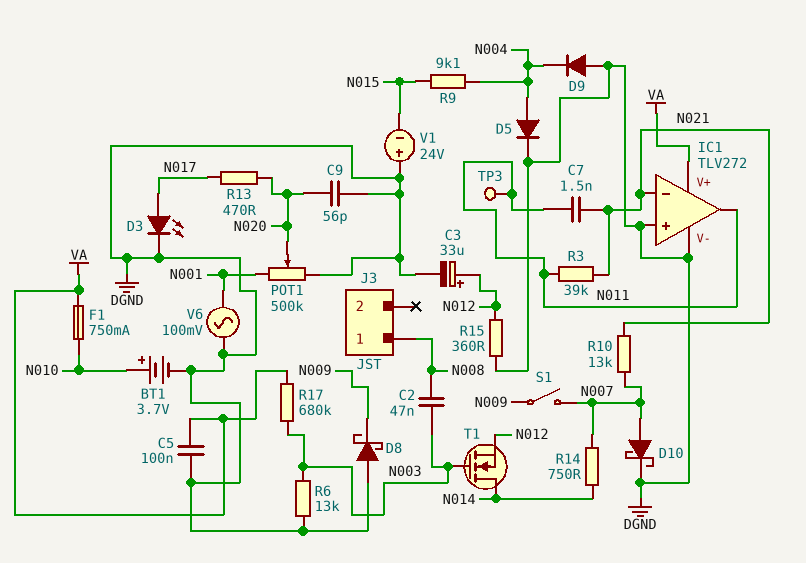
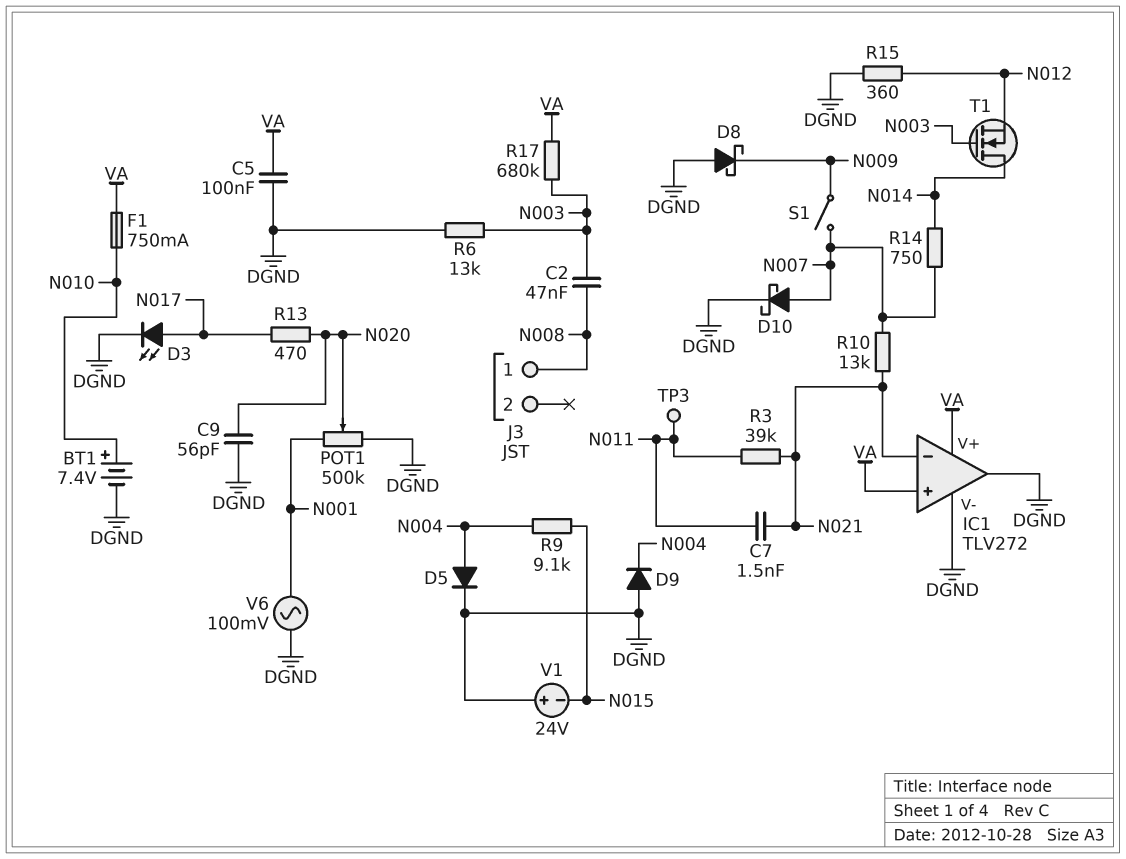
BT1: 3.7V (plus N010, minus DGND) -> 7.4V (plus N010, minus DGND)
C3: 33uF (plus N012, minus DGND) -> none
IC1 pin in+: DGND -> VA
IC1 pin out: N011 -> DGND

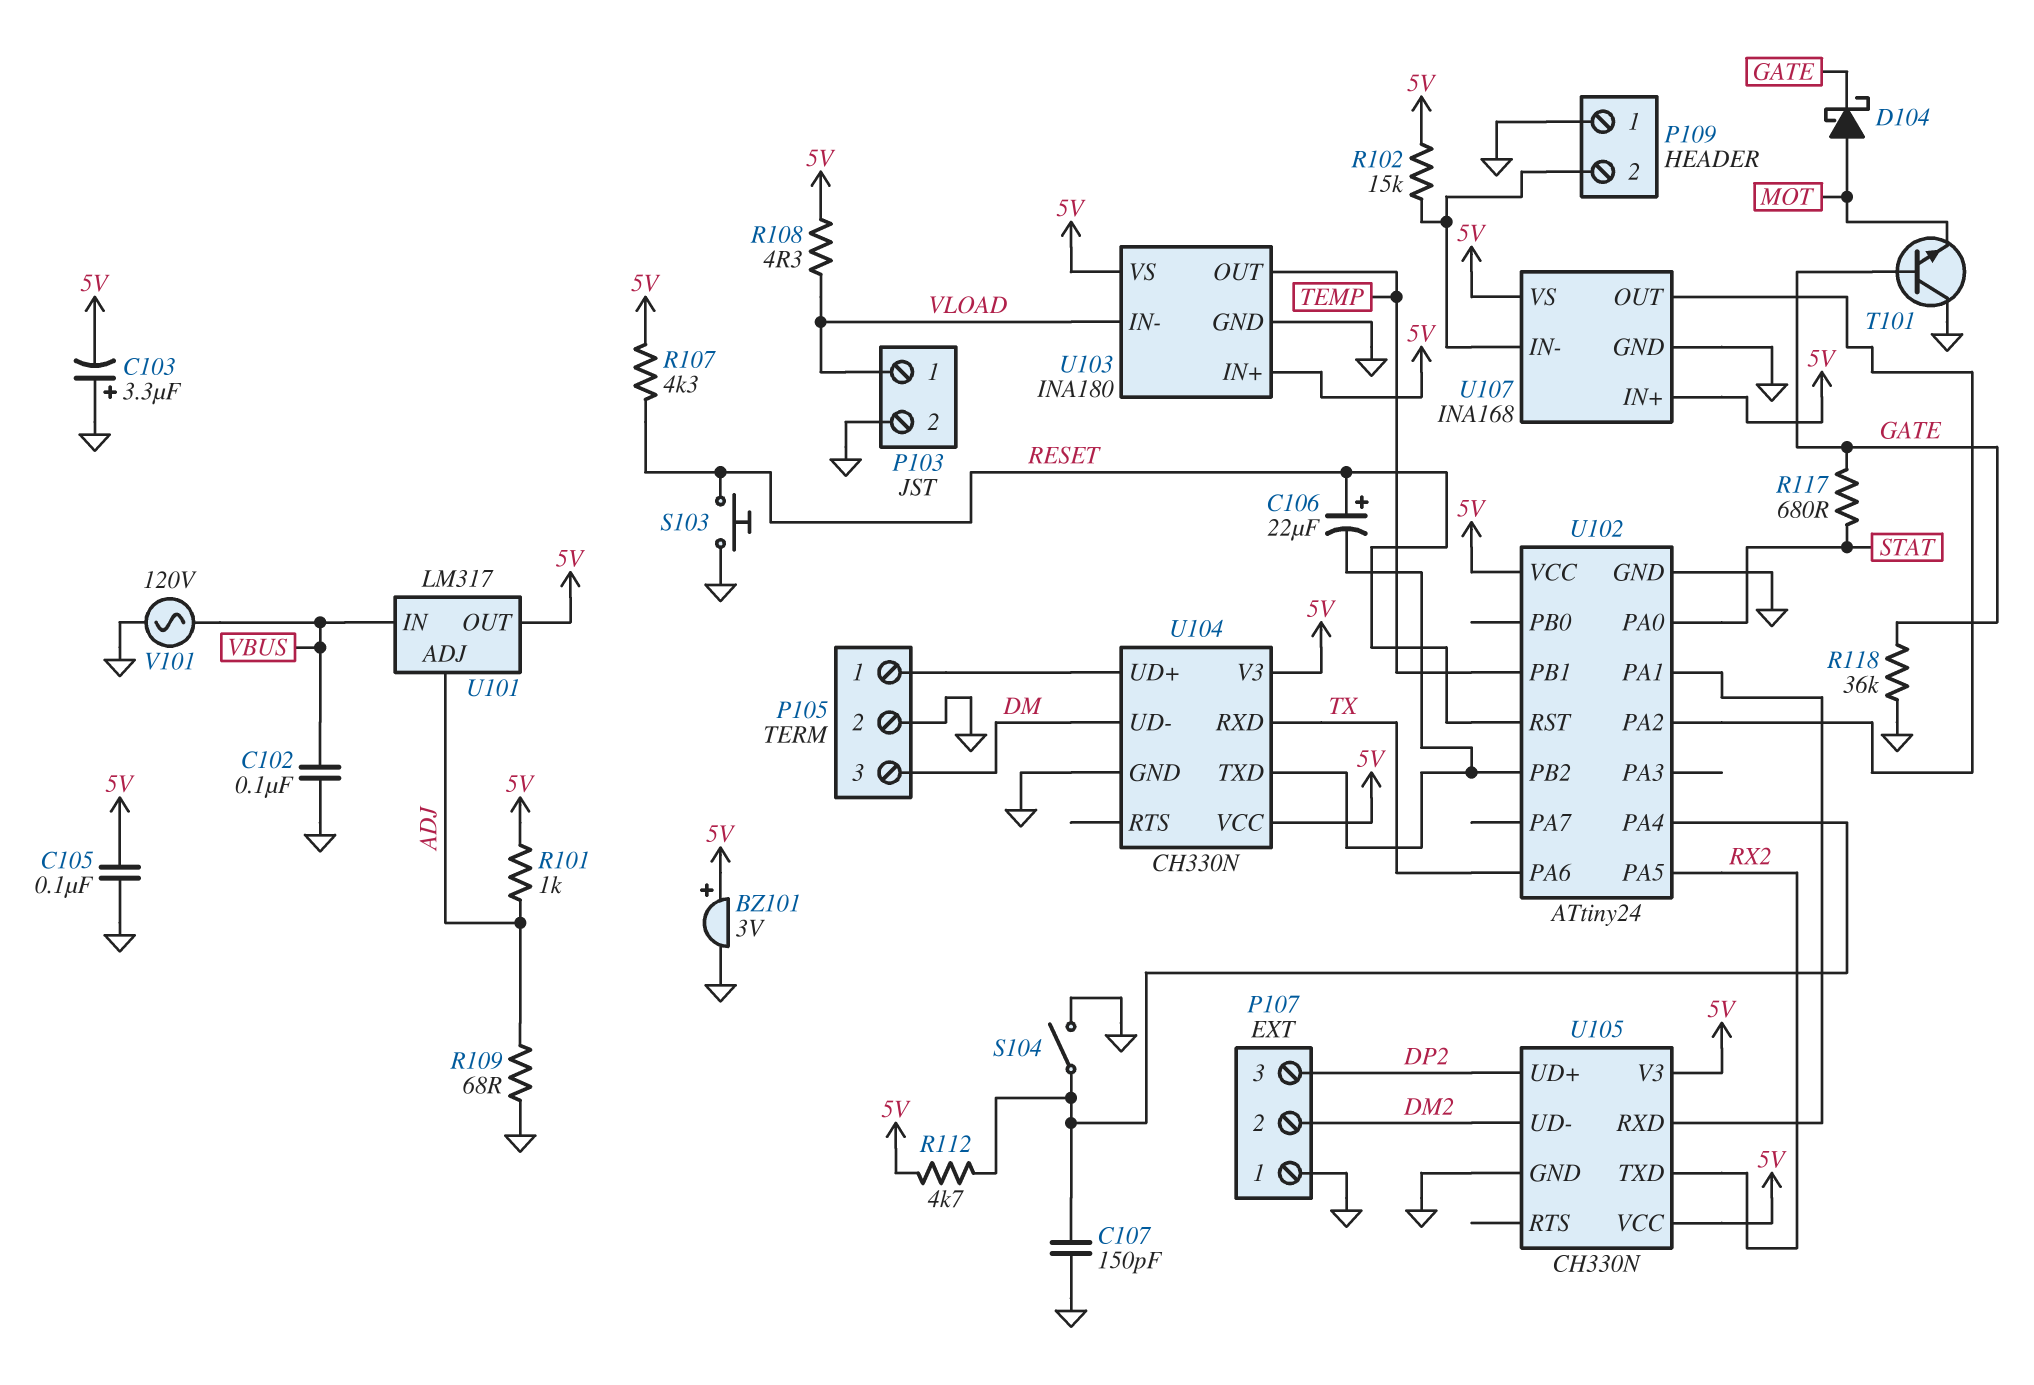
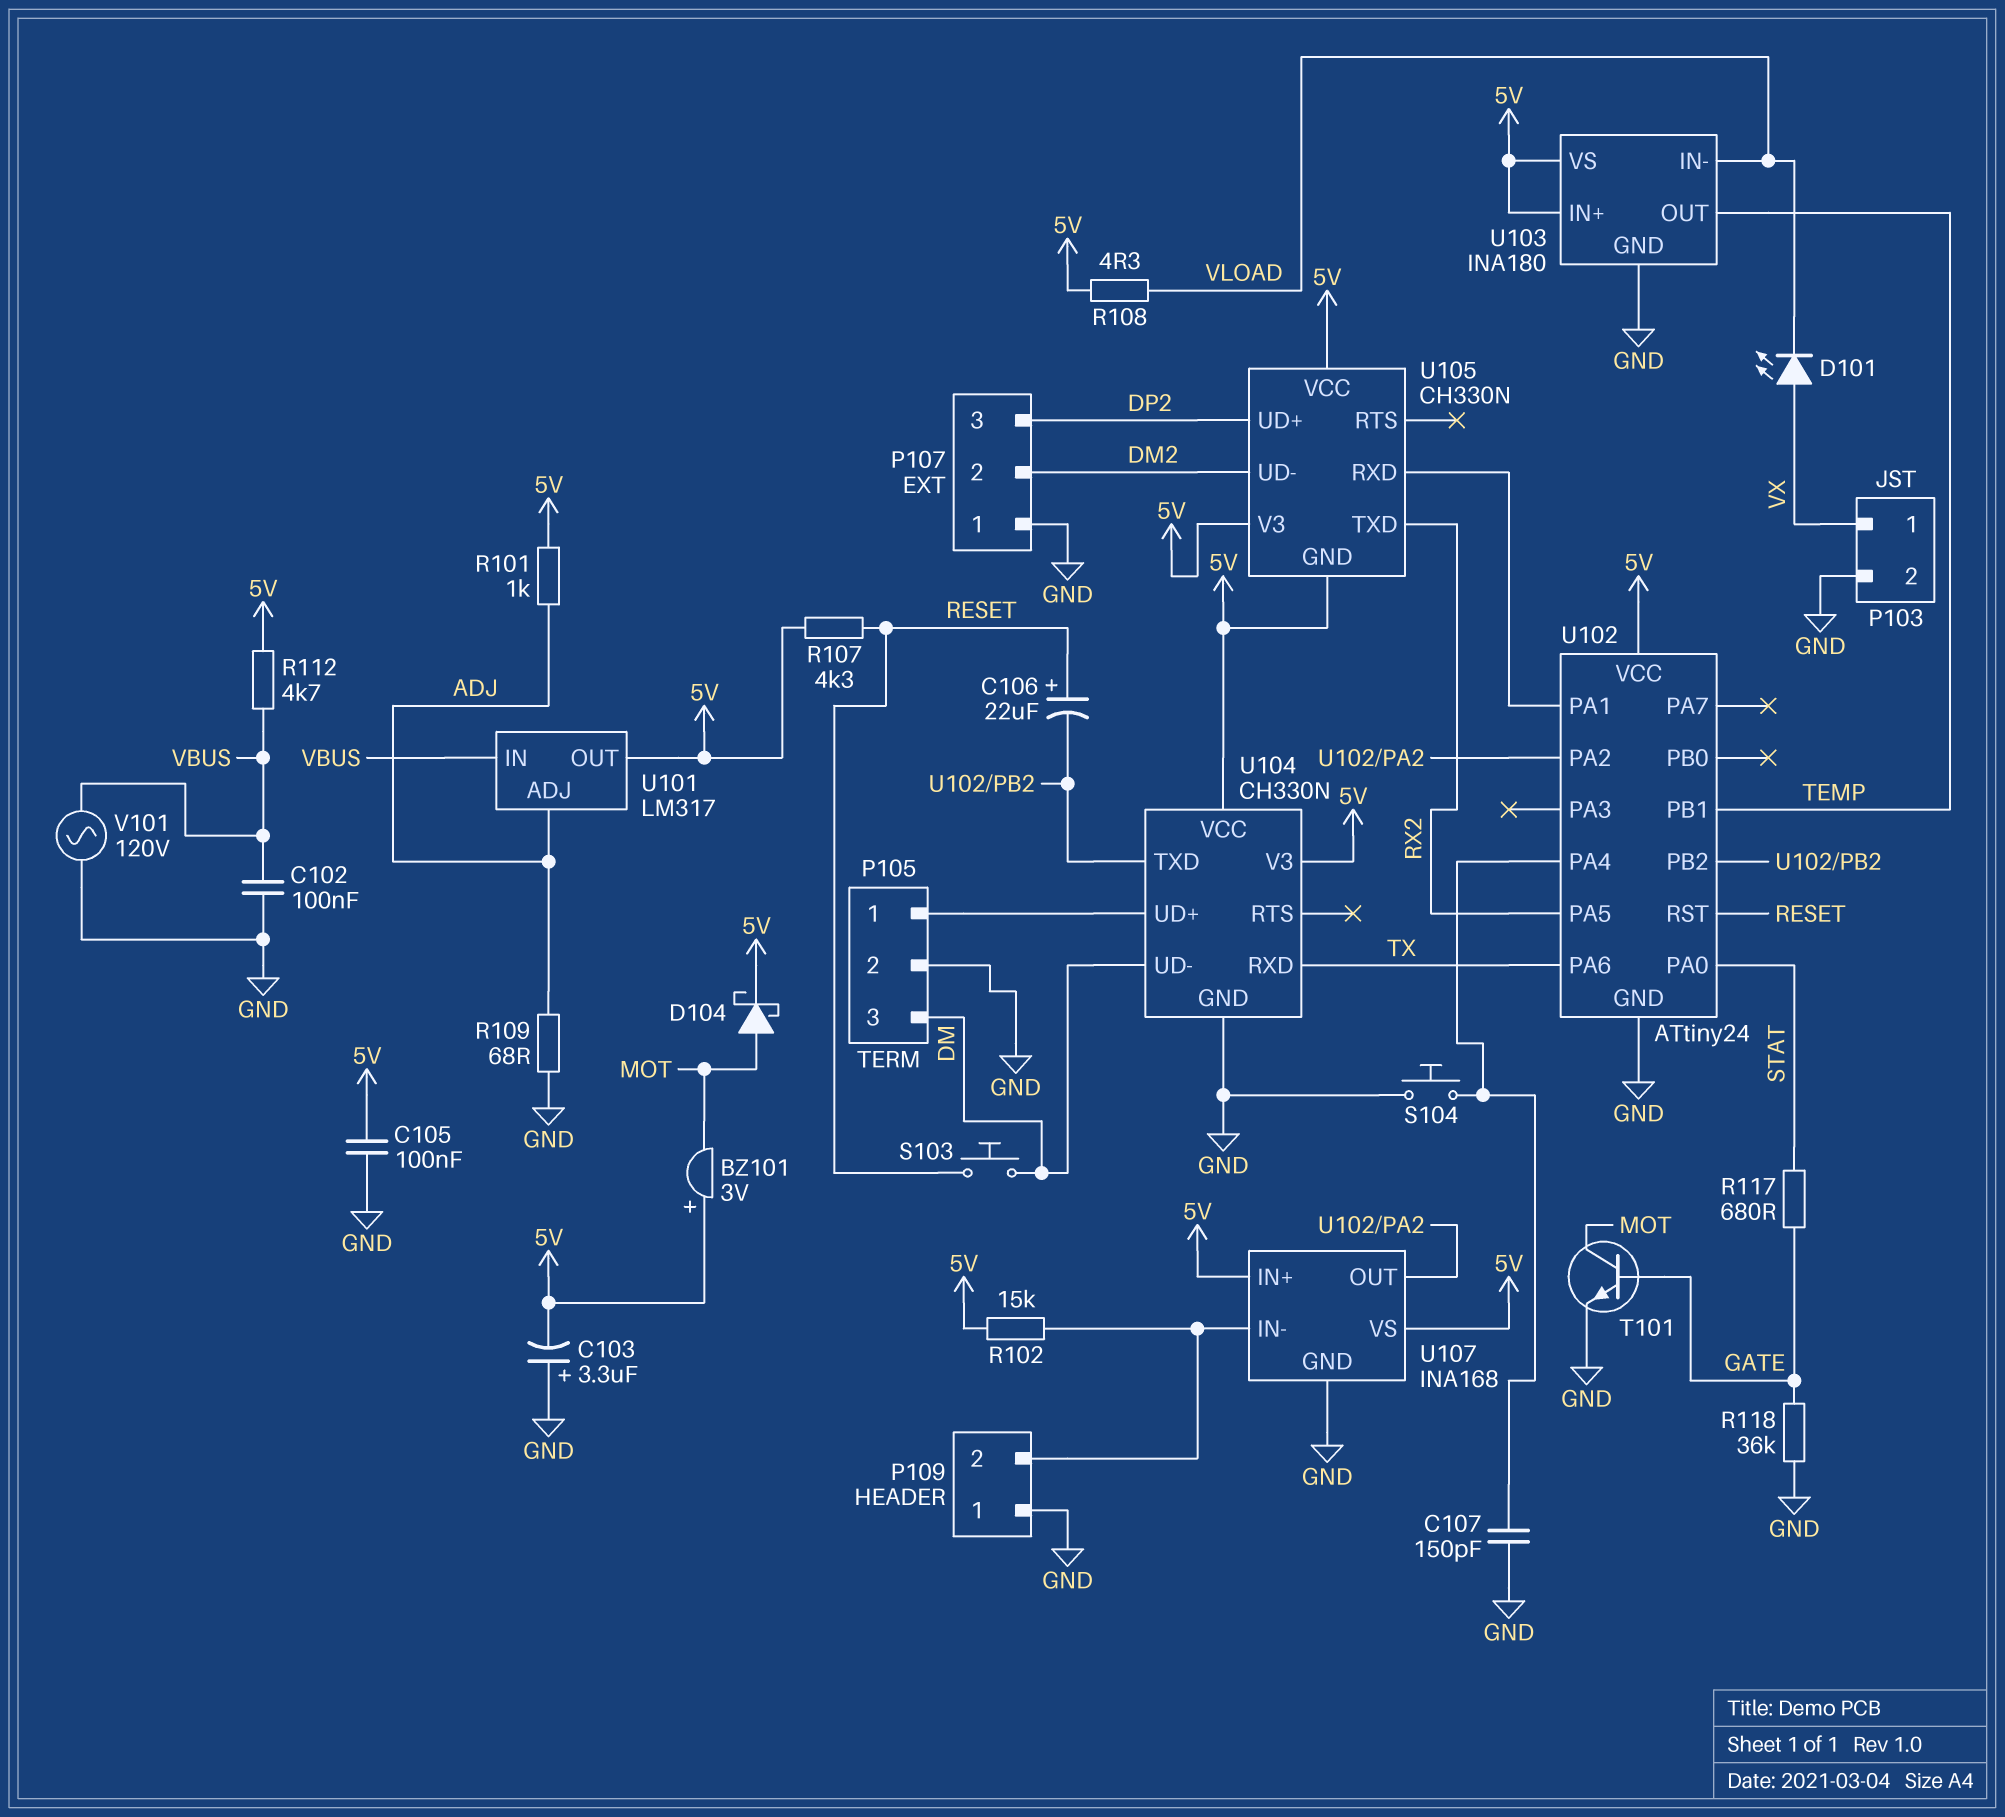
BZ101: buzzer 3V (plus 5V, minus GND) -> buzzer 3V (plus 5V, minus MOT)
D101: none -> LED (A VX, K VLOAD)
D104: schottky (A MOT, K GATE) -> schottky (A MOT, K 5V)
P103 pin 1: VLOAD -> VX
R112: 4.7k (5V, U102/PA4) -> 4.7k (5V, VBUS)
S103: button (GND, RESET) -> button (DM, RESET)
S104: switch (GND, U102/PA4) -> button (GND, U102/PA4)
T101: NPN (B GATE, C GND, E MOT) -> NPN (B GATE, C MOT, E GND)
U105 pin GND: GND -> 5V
┄┄┄┄┄┄┄┄┄┄┄┄┄┄┄┄┄┄┄┄
■ **REQUIREMENT**
All of the material above goes into the copy exactly as is; the pictures do not.

■ **ANSWER TO THE PROBLEM**
BT1: 3.7V (plus N010, minus DGND) -> 7.4V (plus N010, minus DGND)
C3: 33uF (plus N012, minus DGND) -> none
IC1 pin in+: DGND -> VA
IC1 pin out: N011 -> DGND

BZ101: buzzer 3V (plus 5V, minus GND) -> buzzer 3V (plus 5V, minus MOT)
D101: none -> LED (A VX, K VLOAD)
D104: schottky (A MOT, K GATE) -> schottky (A MOT, K 5V)
P103 pin 1: VLOAD -> VX
R112: 4.7k (5V, U102/PA4) -> 4.7k (5V, VBUS)
S103: button (GND, RESET) -> button (DM, RESET)
S104: switch (GND, U102/PA4) -> button (GND, U102/PA4)
T101: NPN (B GATE, C GND, E MOT) -> NPN (B GATE, C MOT, E GND)
U105 pin GND: GND -> 5V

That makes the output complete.